** TASK ITEM **
Word for word, repeat the data that follows. Do not include the pictures.

::::::::

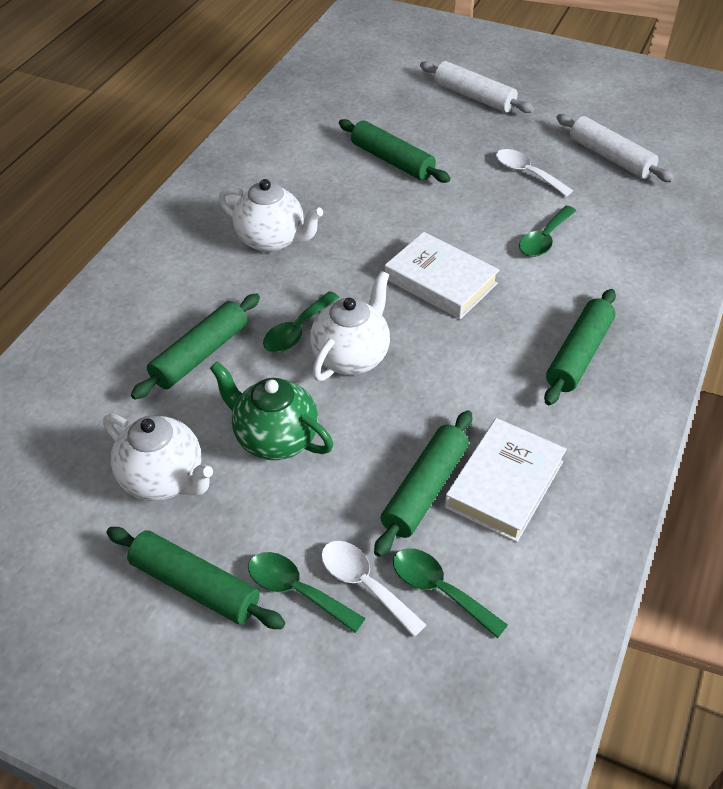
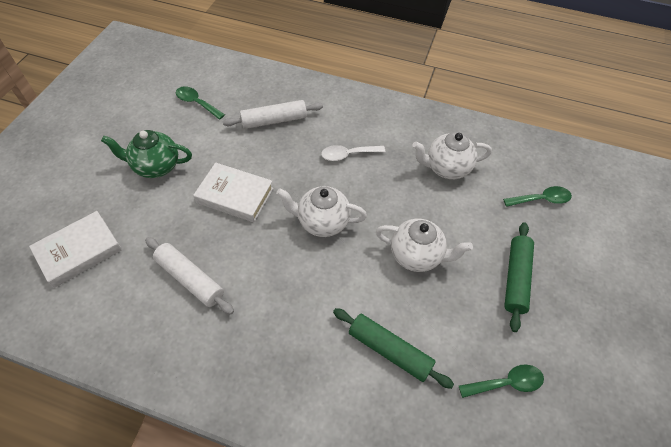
green rolling pin: 5 -> 2
green spoon: 4 -> 3
white spoon: 2 -> 1

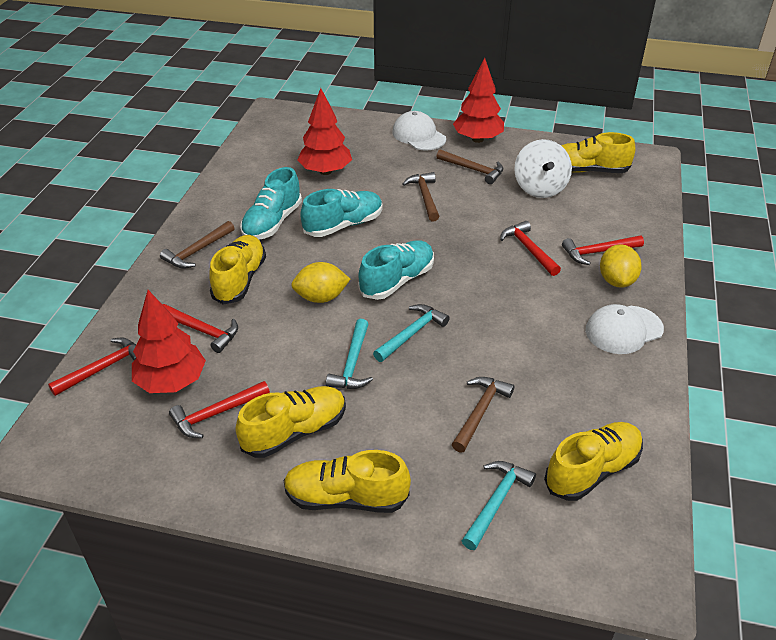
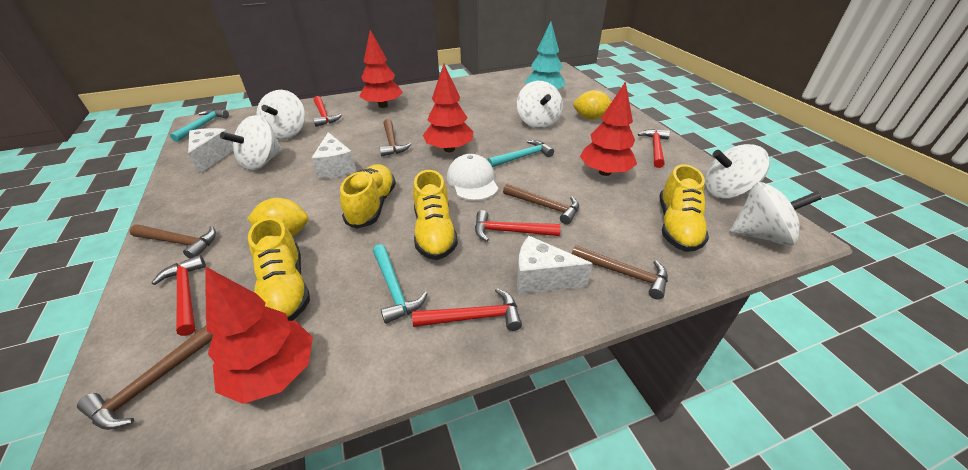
brown hammer: 4 -> 5
red tree: 3 -> 4
turquoise shoe: 3 -> 0
turquoise tree: 0 -> 1
white cap: 2 -> 1
white cheese: 0 -> 3
white spinning top: 1 -> 5
yellow shoe: 5 -> 4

::::::::

** EXPECTED OUTPUT **
green rolling pin: 5 -> 2
green spoon: 4 -> 3
white spoon: 2 -> 1

brown hammer: 4 -> 5
red tree: 3 -> 4
turquoise shoe: 3 -> 0
turquoise tree: 0 -> 1
white cap: 2 -> 1
white cheese: 0 -> 3
white spinning top: 1 -> 5
yellow shoe: 5 -> 4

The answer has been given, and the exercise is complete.